The input =
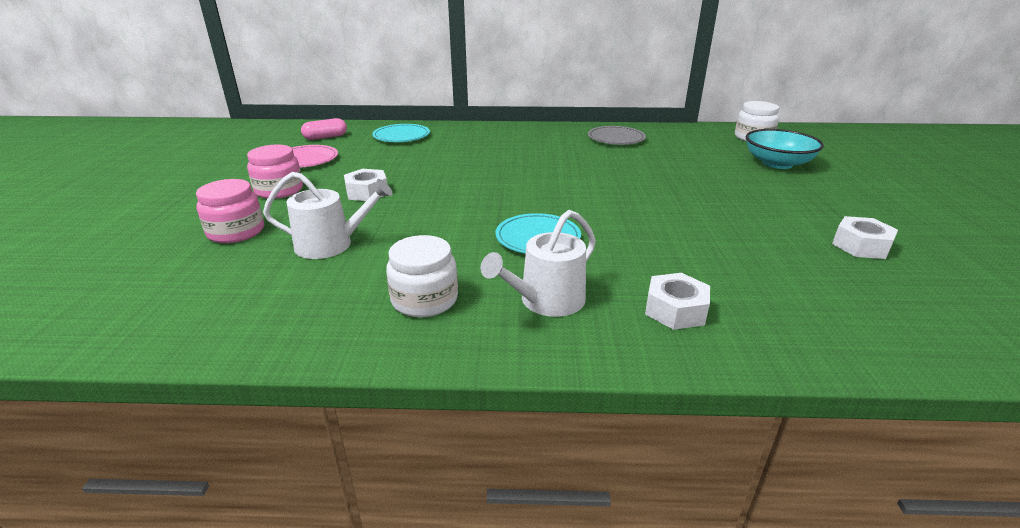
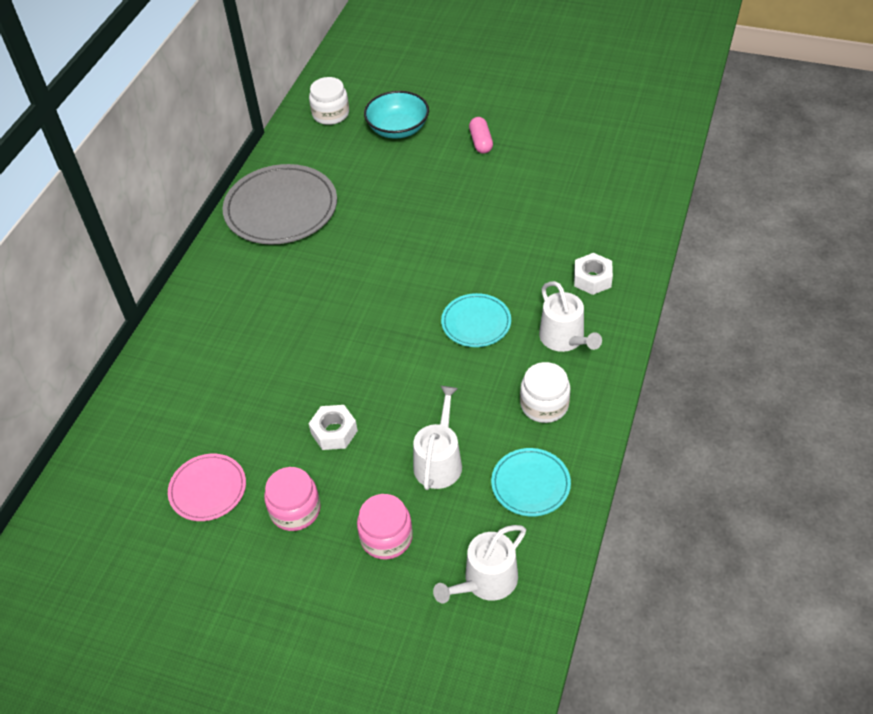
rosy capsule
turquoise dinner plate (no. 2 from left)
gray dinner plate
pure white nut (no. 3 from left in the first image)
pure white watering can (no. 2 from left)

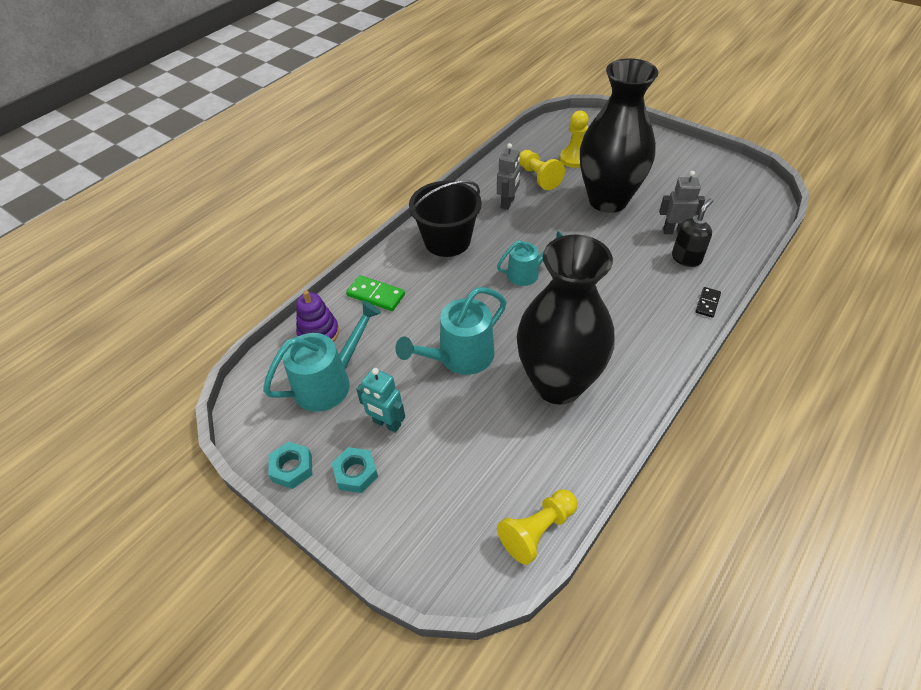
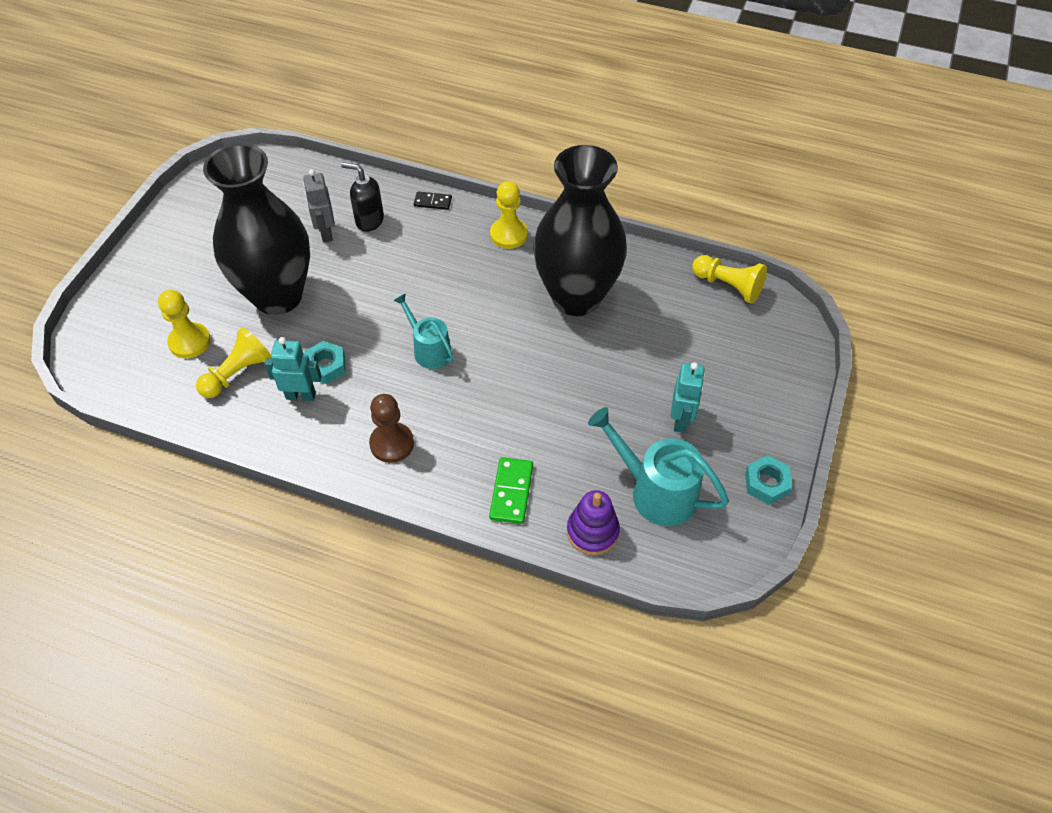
turquoise nut (no. 1 from left)
turquoise watering can (no. 2 from left in the first image)
dark brown chess pawn
turquoise toy robot (no. 1 from left)
bright yellow chess pawn (no. 3 from left)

What you need to do = The answer must be every line from the records above that contains the word "plate", copied in full.

Response for this exercise =
turquoise dinner plate (no. 2 from left)
gray dinner plate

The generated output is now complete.